TASK TO CARRY OUT ->
The stretch wanted below opens at the line containing "C3: 220uF (plus MID, minus ZOB) -> none" and closes at the line containing "R5: 3.3k (U1/IN+, VCC) -> 75k (U1/IN+, VCC)". Please return it exactly, with no other lines.

THE INPUT ->
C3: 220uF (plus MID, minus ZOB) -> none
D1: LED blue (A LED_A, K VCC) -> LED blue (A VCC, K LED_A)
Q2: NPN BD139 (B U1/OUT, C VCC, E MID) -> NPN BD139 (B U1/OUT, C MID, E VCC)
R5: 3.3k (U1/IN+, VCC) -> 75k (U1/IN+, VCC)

---

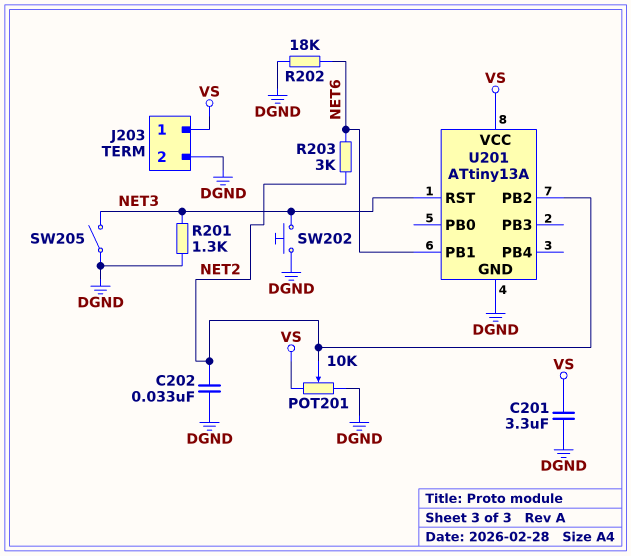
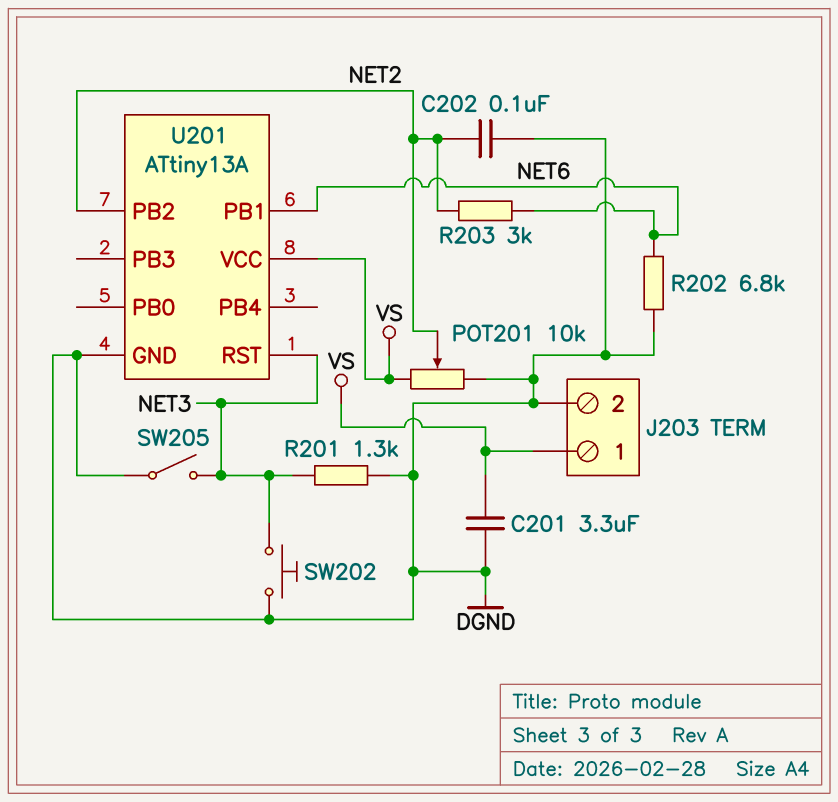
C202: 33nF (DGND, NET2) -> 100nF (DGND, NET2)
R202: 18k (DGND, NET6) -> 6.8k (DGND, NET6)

RESULT OF THIS TASK ->
C3: 220uF (plus MID, minus ZOB) -> none
D1: LED blue (A LED_A, K VCC) -> LED blue (A VCC, K LED_A)
Q2: NPN BD139 (B U1/OUT, C VCC, E MID) -> NPN BD139 (B U1/OUT, C MID, E VCC)
R5: 3.3k (U1/IN+, VCC) -> 75k (U1/IN+, VCC)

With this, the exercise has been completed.